[Rows from a segmentation dataset]
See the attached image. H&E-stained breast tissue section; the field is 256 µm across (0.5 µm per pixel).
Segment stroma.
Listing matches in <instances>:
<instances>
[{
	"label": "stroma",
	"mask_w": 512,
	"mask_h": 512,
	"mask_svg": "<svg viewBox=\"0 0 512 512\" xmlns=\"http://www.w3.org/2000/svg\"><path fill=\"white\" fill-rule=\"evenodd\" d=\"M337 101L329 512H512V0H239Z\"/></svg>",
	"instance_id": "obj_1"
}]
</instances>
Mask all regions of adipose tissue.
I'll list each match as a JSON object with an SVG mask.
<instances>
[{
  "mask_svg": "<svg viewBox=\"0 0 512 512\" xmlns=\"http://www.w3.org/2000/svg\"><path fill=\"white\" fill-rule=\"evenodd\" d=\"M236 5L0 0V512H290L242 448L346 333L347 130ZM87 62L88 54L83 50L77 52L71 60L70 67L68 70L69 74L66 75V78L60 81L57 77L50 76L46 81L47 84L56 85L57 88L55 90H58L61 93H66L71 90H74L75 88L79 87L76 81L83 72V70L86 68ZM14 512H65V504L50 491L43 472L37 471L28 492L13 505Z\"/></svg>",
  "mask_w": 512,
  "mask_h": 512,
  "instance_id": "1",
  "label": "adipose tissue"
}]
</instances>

▶ _PROBLEM TO SOLVE_
Please return the data above exactly as given.

▶ _CORRECT RESPONSE_
See the attached image. H&E-stained breast tissue section; the field is 256 µm across (0.5 µm per pixel).
Segment stroma.
Listing matches in <instances>:
<instances>
[{
	"label": "stroma",
	"mask_w": 512,
	"mask_h": 512,
	"mask_svg": "<svg viewBox=\"0 0 512 512\" xmlns=\"http://www.w3.org/2000/svg\"><path fill=\"white\" fill-rule=\"evenodd\" d=\"M337 101L329 512H512V0H239Z\"/></svg>",
	"instance_id": "obj_1"
}]
</instances>
Mask all regions of adipose tissue.
I'll list each match as a JSON object with an SVG mask.
<instances>
[{
  "mask_svg": "<svg viewBox=\"0 0 512 512\" xmlns=\"http://www.w3.org/2000/svg\"><path fill=\"white\" fill-rule=\"evenodd\" d=\"M236 5L0 0V512H290L242 448L346 333L347 130ZM87 62L88 54L83 50L77 52L71 60L70 67L68 70L69 74L66 75V78L60 81L57 77L50 76L46 81L47 84L56 85L57 88L55 90H58L61 93H66L71 90H74L75 88L79 87L76 81L83 72V70L86 68ZM14 512H65V504L50 491L43 472L37 471L28 492L13 505Z\"/></svg>",
  "mask_w": 512,
  "mask_h": 512,
  "instance_id": "1",
  "label": "adipose tissue"
}]
</instances>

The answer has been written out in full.